[Data]
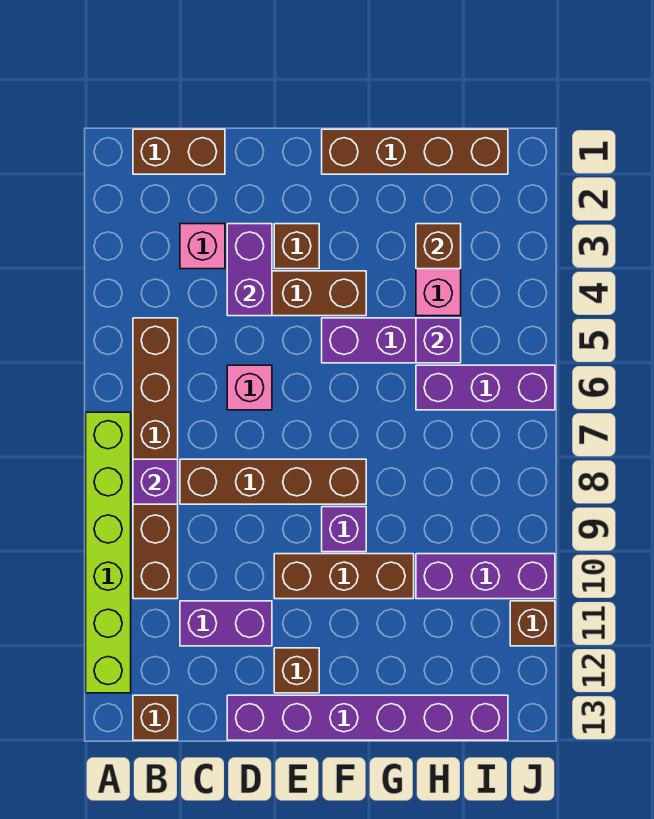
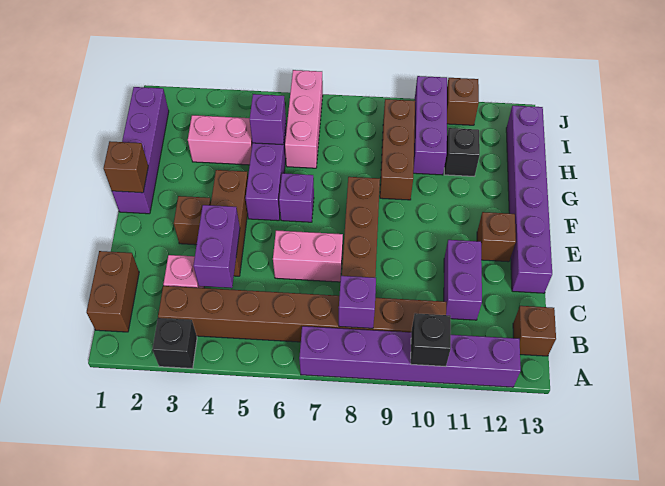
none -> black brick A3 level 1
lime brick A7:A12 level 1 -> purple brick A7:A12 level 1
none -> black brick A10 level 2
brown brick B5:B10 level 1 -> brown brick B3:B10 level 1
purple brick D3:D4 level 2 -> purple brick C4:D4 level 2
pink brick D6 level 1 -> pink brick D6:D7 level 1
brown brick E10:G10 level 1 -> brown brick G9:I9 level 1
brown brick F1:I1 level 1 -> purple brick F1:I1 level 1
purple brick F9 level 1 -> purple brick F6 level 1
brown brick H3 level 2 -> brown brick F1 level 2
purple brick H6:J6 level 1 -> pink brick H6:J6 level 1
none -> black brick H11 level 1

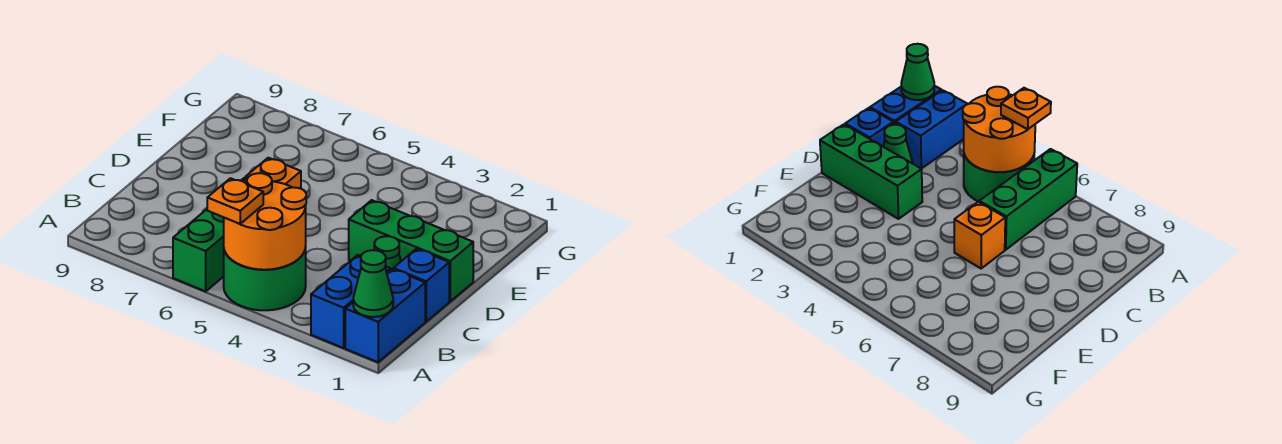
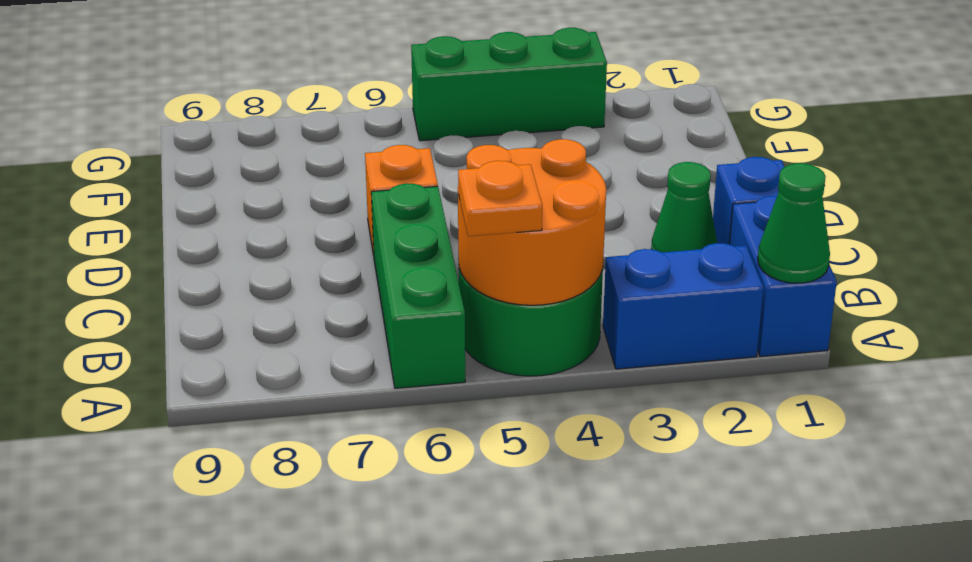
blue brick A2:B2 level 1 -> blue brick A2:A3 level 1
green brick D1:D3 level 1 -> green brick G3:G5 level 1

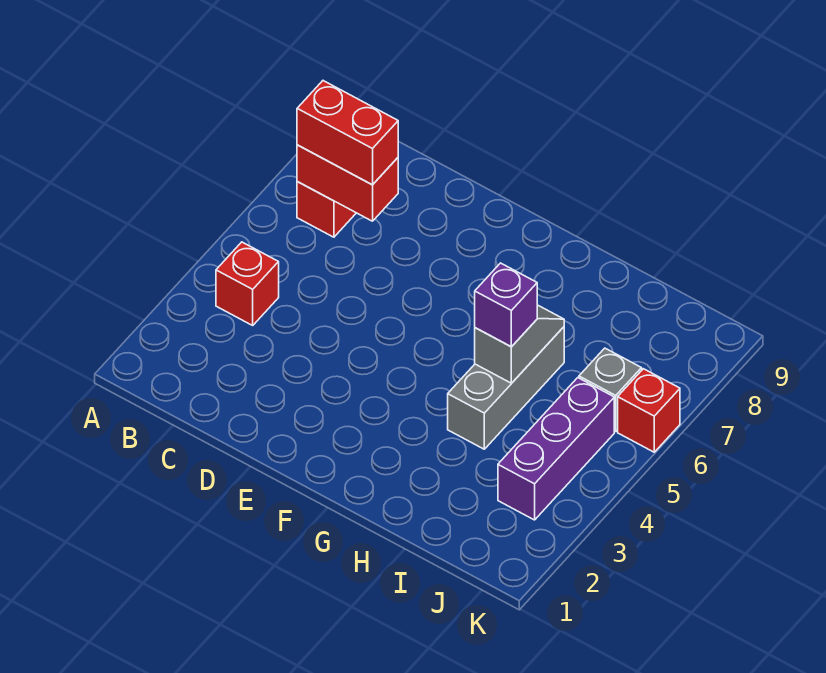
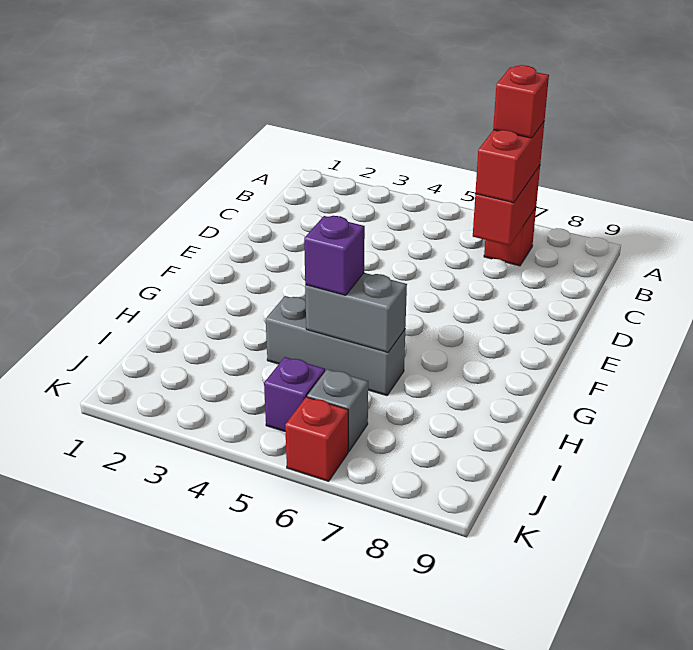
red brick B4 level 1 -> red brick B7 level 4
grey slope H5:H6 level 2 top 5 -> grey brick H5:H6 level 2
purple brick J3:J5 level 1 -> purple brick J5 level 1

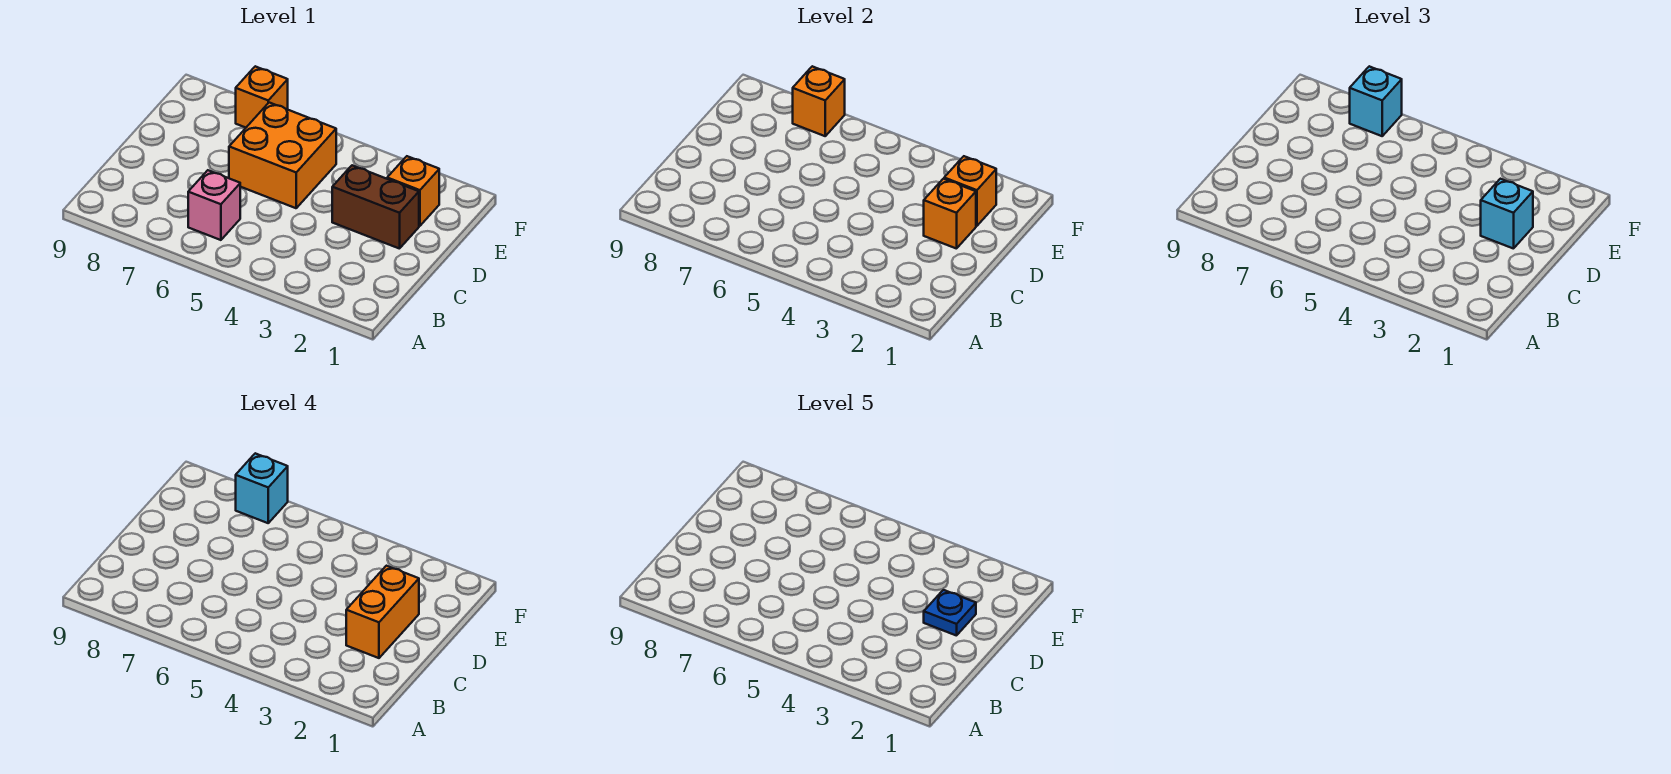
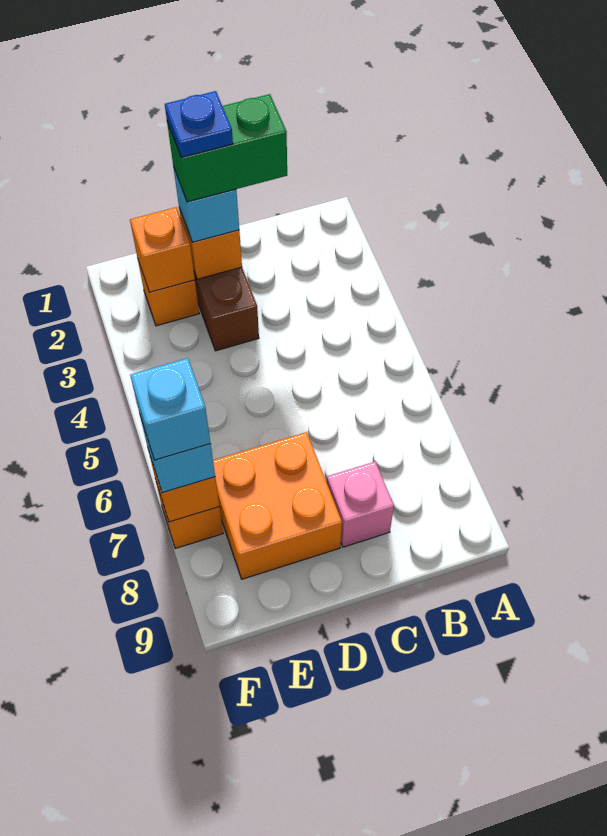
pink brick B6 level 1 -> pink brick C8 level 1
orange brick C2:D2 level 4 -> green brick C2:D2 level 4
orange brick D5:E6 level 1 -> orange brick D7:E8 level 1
[/Data]
__What you need to do__
Exactly the lines from the one that contains "purple brick J3:J5" through the final line of the records above are needed, given again word for word, with every picture left out.

__Exercise response__
purple brick J3:J5 level 1 -> purple brick J5 level 1

pink brick B6 level 1 -> pink brick C8 level 1
orange brick C2:D2 level 4 -> green brick C2:D2 level 4
orange brick D5:E6 level 1 -> orange brick D7:E8 level 1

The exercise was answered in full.